Your goal → Retype the stretch of lines that starts at the line containing "H&E-stained breast tissue" and ends at the line containing "Target: 'carcinoma'. Reply", inclusive. Do not include pictures.

Dataset rows →
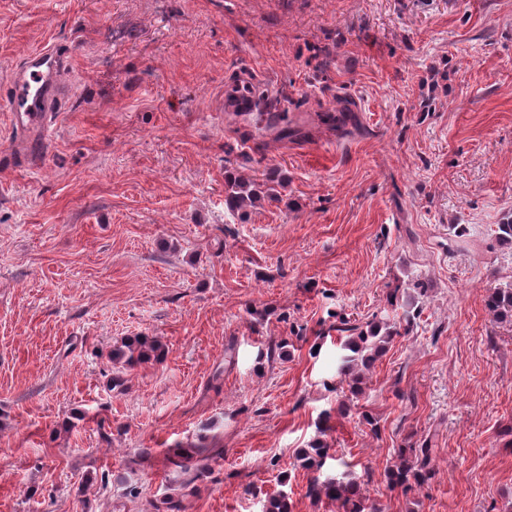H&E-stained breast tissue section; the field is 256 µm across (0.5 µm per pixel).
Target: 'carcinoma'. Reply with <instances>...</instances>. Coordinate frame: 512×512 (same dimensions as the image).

==

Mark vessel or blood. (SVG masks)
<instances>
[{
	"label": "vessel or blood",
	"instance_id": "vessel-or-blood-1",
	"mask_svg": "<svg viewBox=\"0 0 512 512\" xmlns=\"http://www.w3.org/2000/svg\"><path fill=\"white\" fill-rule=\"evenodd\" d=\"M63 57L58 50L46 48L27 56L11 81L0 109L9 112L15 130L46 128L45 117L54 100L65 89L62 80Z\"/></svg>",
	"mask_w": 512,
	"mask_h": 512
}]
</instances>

Response →
H&E-stained breast tissue section; the field is 256 µm across (0.5 µm per pixel).
Target: 'carcinoma'. Reply with <instances>...</instances>. Coordinate frame: 512×512 (same dimensions as the image).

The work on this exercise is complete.